§ **Excerpted data**
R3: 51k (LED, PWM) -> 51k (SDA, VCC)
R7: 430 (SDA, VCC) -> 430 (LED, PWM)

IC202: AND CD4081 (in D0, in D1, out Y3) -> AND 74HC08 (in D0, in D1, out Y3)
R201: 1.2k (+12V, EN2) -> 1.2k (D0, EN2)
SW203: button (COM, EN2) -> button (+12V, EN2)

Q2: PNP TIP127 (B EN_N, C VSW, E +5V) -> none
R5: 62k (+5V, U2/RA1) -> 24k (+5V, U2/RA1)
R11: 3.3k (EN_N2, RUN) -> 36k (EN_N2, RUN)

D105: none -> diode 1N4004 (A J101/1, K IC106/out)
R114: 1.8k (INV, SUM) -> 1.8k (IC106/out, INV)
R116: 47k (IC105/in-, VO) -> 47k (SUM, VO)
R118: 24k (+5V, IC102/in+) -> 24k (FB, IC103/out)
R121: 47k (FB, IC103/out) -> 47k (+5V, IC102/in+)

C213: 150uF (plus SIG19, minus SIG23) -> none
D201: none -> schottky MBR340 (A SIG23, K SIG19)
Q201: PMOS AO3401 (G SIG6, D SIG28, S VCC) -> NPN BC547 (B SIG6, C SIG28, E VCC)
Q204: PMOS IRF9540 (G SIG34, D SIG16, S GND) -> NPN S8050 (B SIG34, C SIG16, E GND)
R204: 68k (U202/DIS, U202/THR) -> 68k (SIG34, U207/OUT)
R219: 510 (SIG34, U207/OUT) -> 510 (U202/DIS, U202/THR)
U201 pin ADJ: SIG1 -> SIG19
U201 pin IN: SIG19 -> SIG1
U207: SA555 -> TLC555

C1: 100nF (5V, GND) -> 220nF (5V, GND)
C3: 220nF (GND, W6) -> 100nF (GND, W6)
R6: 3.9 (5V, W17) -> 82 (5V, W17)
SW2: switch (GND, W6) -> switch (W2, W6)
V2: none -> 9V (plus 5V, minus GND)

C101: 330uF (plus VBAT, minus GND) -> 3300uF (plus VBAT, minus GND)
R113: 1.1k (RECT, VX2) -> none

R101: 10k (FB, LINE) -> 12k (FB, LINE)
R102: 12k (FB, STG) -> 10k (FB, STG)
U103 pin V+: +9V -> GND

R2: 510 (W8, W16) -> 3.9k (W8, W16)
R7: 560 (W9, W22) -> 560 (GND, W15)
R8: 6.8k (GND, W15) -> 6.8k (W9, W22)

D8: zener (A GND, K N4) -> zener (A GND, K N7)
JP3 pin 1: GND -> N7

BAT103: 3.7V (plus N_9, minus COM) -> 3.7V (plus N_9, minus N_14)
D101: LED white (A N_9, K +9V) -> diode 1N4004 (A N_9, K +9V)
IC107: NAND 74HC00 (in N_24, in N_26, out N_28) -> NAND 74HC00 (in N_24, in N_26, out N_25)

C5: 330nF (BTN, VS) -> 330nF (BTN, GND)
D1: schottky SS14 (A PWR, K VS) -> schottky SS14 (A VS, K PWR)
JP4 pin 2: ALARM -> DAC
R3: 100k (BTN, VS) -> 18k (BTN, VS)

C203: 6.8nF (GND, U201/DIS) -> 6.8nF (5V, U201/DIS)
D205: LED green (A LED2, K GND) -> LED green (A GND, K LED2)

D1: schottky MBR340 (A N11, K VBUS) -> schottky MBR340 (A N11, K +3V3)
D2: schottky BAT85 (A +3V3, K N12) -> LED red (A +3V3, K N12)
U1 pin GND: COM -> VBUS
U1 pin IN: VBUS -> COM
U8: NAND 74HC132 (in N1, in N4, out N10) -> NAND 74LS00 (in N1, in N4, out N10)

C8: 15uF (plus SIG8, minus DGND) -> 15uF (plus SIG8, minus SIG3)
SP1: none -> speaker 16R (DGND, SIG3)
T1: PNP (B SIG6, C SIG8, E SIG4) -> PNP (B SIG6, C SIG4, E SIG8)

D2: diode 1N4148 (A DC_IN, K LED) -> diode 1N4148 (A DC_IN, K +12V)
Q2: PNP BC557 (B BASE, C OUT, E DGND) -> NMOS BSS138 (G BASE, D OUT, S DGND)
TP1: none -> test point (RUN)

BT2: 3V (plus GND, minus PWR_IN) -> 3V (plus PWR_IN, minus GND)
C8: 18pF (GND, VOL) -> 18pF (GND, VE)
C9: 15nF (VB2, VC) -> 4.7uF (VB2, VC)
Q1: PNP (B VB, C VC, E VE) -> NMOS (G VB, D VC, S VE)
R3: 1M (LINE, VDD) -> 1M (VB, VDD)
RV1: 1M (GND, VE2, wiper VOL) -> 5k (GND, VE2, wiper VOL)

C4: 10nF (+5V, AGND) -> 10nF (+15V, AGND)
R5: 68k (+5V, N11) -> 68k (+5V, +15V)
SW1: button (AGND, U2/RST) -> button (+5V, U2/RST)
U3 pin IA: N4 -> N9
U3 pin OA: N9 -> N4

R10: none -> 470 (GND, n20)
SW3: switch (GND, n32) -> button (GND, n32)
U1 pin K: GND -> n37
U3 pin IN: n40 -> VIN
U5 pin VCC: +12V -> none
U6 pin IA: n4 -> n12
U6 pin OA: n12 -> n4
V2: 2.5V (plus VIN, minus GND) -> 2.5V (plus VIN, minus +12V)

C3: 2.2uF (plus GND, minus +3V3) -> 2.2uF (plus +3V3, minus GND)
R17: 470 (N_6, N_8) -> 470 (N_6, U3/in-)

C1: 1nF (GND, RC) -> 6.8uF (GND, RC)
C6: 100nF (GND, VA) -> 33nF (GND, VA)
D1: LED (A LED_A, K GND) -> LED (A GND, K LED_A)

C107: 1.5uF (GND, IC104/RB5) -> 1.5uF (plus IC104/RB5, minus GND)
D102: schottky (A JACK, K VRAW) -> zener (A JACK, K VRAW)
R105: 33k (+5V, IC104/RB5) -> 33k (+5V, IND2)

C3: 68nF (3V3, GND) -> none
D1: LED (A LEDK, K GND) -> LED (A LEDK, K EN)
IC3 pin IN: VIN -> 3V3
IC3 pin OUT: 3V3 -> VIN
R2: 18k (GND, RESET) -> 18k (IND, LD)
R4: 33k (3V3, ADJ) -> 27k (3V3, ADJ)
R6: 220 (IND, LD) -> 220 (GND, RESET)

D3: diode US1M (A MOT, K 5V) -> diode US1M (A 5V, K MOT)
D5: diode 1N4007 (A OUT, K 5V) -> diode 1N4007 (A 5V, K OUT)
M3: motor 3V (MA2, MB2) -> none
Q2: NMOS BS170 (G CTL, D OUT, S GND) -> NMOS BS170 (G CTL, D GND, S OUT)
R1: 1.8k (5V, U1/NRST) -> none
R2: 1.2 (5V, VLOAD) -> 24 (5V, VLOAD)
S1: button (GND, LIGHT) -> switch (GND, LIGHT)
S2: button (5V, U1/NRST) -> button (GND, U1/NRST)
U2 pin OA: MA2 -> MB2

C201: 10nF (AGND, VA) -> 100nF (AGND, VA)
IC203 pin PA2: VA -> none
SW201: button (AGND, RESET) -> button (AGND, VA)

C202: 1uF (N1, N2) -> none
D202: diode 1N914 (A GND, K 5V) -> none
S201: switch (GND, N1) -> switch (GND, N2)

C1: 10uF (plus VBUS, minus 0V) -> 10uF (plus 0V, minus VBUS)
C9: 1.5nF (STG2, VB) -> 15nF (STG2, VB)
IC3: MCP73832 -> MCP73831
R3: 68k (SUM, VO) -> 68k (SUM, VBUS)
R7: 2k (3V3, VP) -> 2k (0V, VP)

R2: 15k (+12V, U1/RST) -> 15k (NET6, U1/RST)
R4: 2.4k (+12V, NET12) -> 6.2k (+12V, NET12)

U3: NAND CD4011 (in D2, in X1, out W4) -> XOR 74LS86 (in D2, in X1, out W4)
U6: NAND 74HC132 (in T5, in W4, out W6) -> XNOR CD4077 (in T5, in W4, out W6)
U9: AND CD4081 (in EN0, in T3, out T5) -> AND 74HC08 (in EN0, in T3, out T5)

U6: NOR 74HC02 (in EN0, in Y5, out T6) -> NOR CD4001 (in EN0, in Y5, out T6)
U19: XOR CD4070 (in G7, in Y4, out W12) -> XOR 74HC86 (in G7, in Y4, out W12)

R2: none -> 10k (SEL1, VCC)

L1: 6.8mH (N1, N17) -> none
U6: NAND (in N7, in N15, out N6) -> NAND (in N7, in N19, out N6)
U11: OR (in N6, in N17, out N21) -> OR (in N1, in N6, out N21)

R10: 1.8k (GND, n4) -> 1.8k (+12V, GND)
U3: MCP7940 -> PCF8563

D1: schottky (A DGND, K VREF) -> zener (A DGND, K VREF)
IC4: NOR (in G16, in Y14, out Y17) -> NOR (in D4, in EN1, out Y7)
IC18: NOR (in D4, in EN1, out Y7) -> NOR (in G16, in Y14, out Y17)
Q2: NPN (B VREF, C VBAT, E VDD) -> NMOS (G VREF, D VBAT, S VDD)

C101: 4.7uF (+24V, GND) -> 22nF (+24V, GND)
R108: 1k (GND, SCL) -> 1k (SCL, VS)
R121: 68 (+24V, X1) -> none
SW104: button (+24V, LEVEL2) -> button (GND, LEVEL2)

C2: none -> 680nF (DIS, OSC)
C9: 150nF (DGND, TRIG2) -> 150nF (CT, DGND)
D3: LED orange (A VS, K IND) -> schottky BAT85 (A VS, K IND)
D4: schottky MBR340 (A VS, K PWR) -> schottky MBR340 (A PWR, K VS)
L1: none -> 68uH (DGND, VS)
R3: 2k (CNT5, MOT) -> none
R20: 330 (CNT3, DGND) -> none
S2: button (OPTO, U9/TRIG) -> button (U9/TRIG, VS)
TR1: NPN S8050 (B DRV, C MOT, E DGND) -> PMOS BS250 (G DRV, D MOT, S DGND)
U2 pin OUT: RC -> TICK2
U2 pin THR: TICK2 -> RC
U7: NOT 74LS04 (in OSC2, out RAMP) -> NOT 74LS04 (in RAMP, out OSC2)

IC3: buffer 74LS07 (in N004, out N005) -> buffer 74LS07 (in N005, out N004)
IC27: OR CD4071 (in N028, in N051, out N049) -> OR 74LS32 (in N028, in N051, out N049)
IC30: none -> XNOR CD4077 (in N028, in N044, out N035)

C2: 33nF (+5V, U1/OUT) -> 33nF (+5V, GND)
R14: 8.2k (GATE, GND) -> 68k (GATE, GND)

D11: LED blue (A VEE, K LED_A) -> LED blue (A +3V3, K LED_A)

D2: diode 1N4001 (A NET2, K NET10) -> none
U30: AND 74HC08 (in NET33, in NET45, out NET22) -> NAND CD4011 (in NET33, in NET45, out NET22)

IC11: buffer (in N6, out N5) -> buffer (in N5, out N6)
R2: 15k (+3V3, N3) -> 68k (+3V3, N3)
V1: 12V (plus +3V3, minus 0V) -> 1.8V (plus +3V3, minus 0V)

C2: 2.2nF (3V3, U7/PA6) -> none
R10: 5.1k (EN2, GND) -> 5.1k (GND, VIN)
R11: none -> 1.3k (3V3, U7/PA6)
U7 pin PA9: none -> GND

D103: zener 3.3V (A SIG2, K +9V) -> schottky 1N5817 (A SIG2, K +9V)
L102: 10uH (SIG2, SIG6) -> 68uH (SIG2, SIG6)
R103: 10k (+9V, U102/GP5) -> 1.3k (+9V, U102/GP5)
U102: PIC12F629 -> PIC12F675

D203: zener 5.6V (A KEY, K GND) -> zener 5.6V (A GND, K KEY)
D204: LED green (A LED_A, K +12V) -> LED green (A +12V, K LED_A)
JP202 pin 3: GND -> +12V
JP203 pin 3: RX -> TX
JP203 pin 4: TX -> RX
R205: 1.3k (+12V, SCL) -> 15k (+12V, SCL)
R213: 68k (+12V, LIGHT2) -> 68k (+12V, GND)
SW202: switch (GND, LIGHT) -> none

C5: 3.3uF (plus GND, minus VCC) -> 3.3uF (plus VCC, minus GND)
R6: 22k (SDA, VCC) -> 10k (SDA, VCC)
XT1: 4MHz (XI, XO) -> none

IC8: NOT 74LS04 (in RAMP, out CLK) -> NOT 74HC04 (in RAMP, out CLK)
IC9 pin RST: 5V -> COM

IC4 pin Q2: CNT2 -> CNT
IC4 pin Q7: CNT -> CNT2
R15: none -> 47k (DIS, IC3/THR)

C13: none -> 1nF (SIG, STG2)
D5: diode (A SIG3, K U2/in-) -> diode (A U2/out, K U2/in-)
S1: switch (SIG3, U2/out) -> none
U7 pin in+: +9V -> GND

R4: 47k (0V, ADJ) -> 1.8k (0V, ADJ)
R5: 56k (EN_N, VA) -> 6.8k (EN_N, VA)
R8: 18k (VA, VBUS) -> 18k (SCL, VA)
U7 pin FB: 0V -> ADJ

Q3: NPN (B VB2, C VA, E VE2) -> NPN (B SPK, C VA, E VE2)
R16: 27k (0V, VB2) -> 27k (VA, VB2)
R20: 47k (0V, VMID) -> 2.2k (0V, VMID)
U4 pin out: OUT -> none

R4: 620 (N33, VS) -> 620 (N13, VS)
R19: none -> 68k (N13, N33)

§ **Task description**
The lines holding the word "VREF" are the answer. Find them in the entries and copy them.

§ **Your response**
D1: schottky (A DGND, K VREF) -> zener (A DGND, K VREF)
Q2: NPN (B VREF, C VBAT, E VDD) -> NMOS (G VREF, D VBAT, S VDD)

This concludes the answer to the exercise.